Instruction:
Skip the images and copy each record exactly as written.

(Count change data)

——————

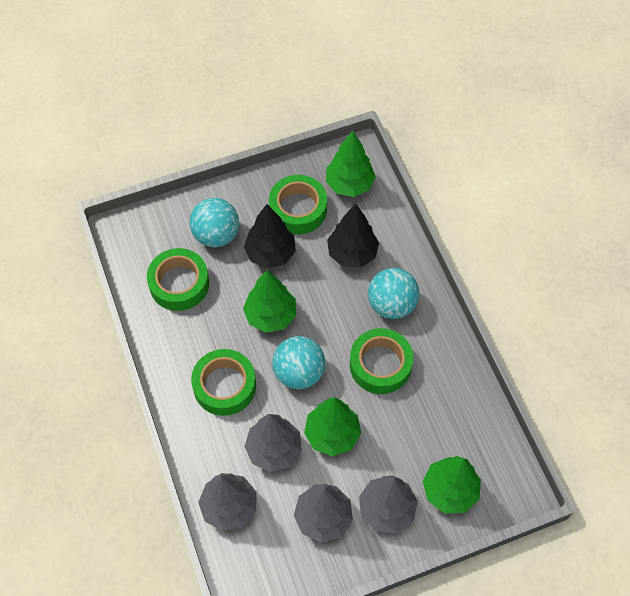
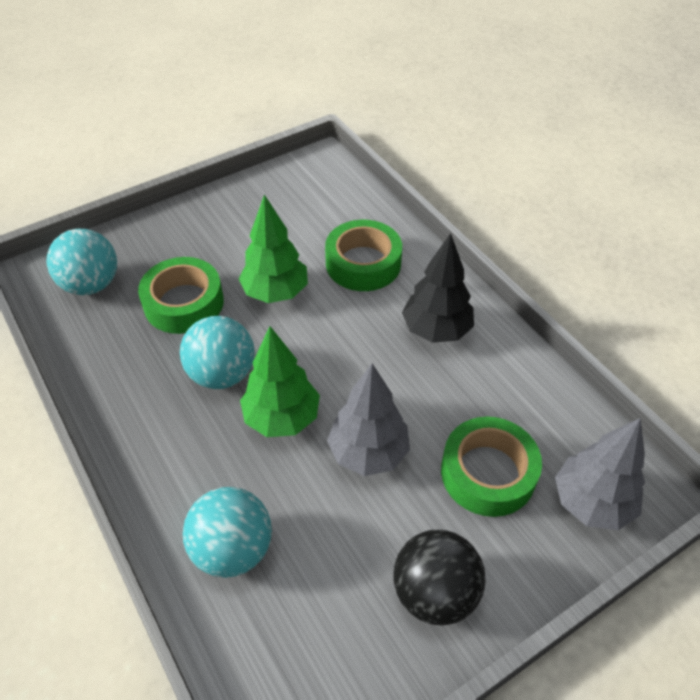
black ball: 0 -> 1
black tree: 2 -> 1
green tape: 4 -> 3
green tree: 4 -> 2
grey tree: 4 -> 2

——————

Result:
black ball: 0 -> 1
black tree: 2 -> 1
green tape: 4 -> 3
green tree: 4 -> 2
grey tree: 4 -> 2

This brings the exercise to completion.